Dataset rows:
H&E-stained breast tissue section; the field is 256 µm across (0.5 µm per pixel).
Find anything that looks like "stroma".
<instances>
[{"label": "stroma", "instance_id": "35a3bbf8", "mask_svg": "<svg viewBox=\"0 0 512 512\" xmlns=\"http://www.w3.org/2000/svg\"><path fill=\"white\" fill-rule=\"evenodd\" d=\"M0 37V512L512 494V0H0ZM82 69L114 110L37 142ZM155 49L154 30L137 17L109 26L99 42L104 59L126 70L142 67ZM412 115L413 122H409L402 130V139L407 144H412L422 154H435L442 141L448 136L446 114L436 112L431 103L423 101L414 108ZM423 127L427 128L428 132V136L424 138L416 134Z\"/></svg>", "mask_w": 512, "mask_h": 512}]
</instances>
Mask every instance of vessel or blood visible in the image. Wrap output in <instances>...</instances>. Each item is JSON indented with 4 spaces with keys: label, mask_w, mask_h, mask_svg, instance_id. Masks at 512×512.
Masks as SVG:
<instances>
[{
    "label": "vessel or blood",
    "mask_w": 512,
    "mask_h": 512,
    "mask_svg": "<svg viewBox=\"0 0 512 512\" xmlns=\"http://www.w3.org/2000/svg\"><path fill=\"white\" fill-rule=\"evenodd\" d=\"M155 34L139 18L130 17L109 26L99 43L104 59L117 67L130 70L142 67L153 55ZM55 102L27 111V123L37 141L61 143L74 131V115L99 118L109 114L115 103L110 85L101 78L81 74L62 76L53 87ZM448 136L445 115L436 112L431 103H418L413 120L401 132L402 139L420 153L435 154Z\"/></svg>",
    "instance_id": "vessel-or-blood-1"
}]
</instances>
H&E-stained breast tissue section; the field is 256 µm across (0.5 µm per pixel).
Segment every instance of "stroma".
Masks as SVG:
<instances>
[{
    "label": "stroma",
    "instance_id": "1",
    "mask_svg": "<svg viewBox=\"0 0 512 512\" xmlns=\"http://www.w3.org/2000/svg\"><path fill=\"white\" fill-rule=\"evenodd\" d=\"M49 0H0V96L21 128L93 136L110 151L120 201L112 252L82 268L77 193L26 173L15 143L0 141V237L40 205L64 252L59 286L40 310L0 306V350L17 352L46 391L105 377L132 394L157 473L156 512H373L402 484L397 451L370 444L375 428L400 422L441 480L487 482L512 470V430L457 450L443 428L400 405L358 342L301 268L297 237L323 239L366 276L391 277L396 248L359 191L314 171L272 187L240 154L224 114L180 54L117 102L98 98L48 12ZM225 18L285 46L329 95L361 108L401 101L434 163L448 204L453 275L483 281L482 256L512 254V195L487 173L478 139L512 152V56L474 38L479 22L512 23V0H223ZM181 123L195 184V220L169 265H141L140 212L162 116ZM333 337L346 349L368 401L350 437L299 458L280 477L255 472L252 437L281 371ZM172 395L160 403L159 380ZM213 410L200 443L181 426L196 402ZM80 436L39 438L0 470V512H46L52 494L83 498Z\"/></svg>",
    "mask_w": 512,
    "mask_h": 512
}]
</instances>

Directive: Extract every record and return it verbatim.

Finished exercise:
H&E-stained breast tissue section; the field is 256 µm across (0.5 µm per pixel).
Find anything that looks like "stroma".
<instances>
[{"label": "stroma", "instance_id": "35a3bbf8", "mask_svg": "<svg viewBox=\"0 0 512 512\" xmlns=\"http://www.w3.org/2000/svg\"><path fill=\"white\" fill-rule=\"evenodd\" d=\"M0 37V512L512 494V0H0ZM82 69L114 110L37 142ZM155 49L154 30L137 17L109 26L99 42L104 59L126 70L142 67ZM412 115L413 122H409L402 130V139L407 144H412L422 154H435L442 141L448 136L446 114L436 112L431 103L423 101L414 108ZM423 127L427 128L428 132V136L424 138L416 134Z\"/></svg>", "mask_w": 512, "mask_h": 512}]
</instances>
Mask every instance of vessel or blood visible in the image. Wrap output in <instances>...</instances>. Each item is JSON indented with 4 spaces with keys: label, mask_w, mask_h, mask_svg, instance_id. Masks at 512×512.
Masks as SVG:
<instances>
[{
    "label": "vessel or blood",
    "mask_w": 512,
    "mask_h": 512,
    "mask_svg": "<svg viewBox=\"0 0 512 512\" xmlns=\"http://www.w3.org/2000/svg\"><path fill=\"white\" fill-rule=\"evenodd\" d=\"M155 34L139 18L130 17L109 26L99 43L104 59L117 67L130 70L142 67L153 55ZM55 102L27 111V123L37 141L61 143L74 131V115L99 118L109 114L115 103L110 85L101 78L81 74L62 76L53 87ZM448 136L445 115L436 112L431 103H418L413 120L401 132L402 139L420 153L435 154Z\"/></svg>",
    "instance_id": "vessel-or-blood-1"
}]
</instances>
H&E-stained breast tissue section; the field is 256 µm across (0.5 µm per pixel).
Segment every instance of "stroma".
Masks as SVG:
<instances>
[{
    "label": "stroma",
    "instance_id": "1",
    "mask_svg": "<svg viewBox=\"0 0 512 512\" xmlns=\"http://www.w3.org/2000/svg\"><path fill=\"white\" fill-rule=\"evenodd\" d=\"M49 0H0V96L21 128L93 136L110 151L120 201L112 252L82 268L77 193L26 173L15 143L0 141V237L40 205L64 252L59 286L40 310L0 306V350L17 352L46 391L105 377L132 394L157 473L156 512H373L402 484L397 451L370 444L375 428L400 422L441 480L487 482L512 470V430L457 450L443 428L400 405L358 342L301 268L297 237L323 239L366 276L391 277L396 248L359 191L314 171L272 187L240 154L224 114L180 54L117 102L98 98L48 12ZM225 18L285 46L329 95L361 108L401 101L434 163L448 204L453 275L483 281L482 256L512 254V195L487 173L478 139L512 152V56L474 38L479 22L512 23V0H223ZM181 123L195 184V220L169 265H141L140 212L162 116ZM333 337L346 349L368 401L350 437L299 458L280 477L255 472L252 437L281 371ZM172 395L160 403L159 380ZM213 410L200 443L181 426L196 402ZM80 436L39 438L0 470V512H46L52 494L83 498Z\"/></svg>",
    "mask_w": 512,
    "mask_h": 512
}]
</instances>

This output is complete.